## PROMPT
Below is some data. Retype exactly the lines starting at the one with "camera: 60 degrees right, 0 degrees up" and ending at the one with "(862, 345) = (527, 434): green".

## TASK INPUT
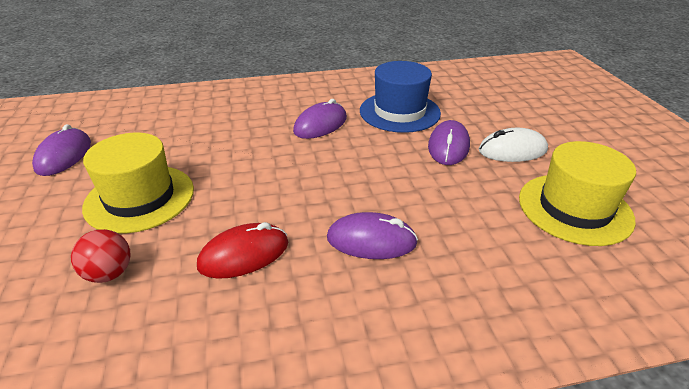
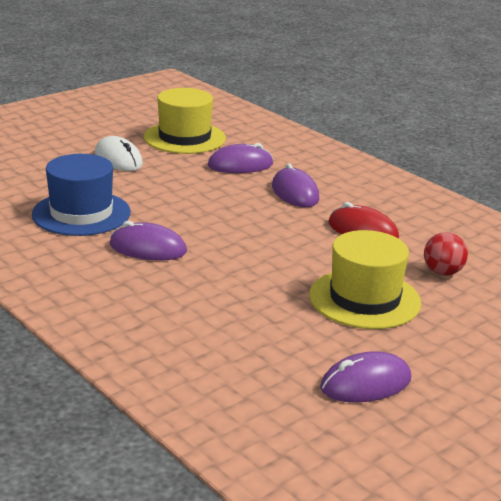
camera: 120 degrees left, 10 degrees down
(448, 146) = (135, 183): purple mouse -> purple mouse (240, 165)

--

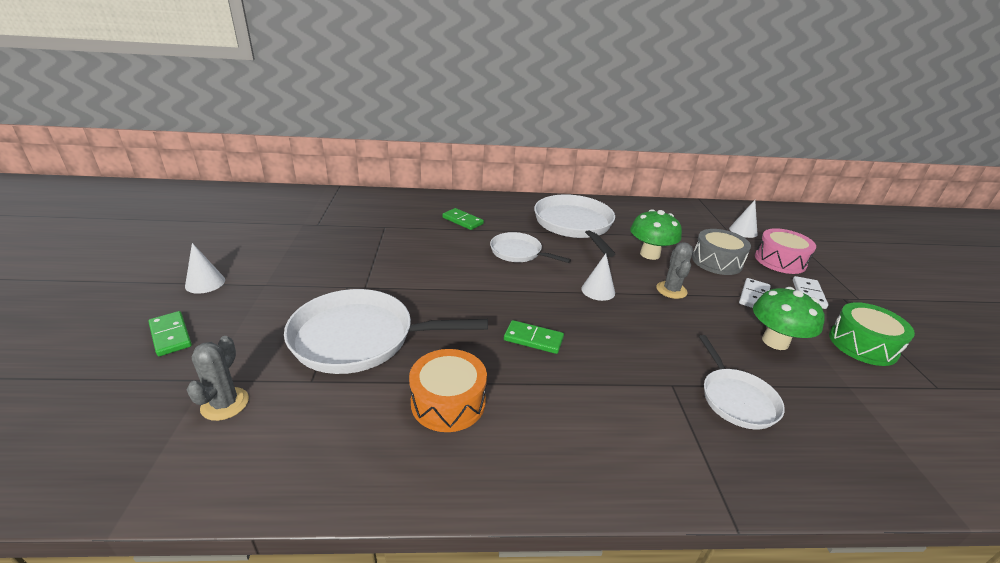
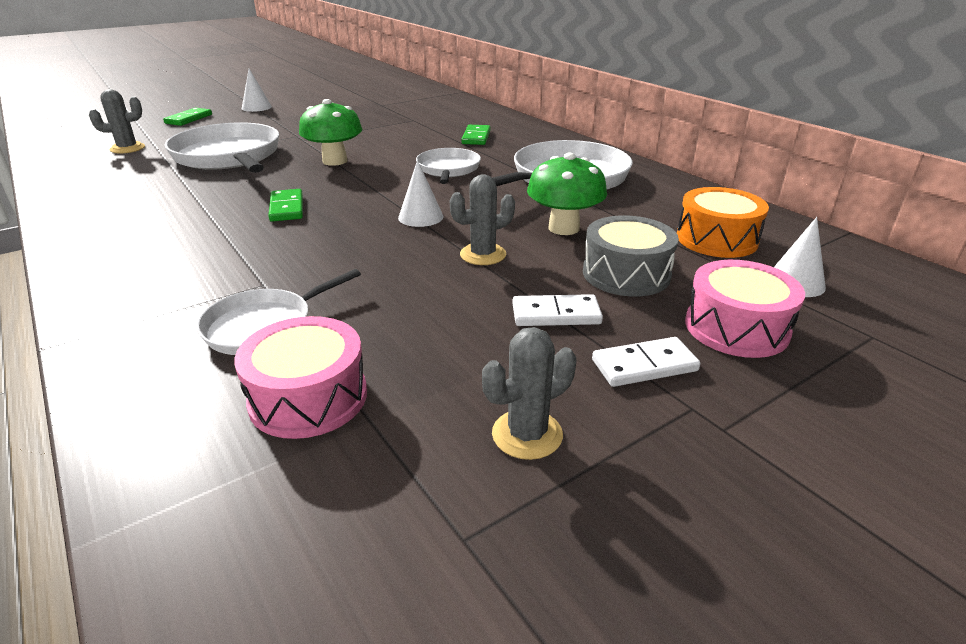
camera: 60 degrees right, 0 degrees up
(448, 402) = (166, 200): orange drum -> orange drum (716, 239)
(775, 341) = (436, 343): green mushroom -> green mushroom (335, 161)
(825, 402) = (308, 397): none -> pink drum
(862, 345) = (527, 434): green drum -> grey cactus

## SOLUTION
camera: 60 degrees right, 0 degrees up
(448, 402) = (166, 200): orange drum -> orange drum (716, 239)
(775, 341) = (436, 343): green mushroom -> green mushroom (335, 161)
(825, 402) = (308, 397): none -> pink drum
(862, 345) = (527, 434): green drum -> grey cactus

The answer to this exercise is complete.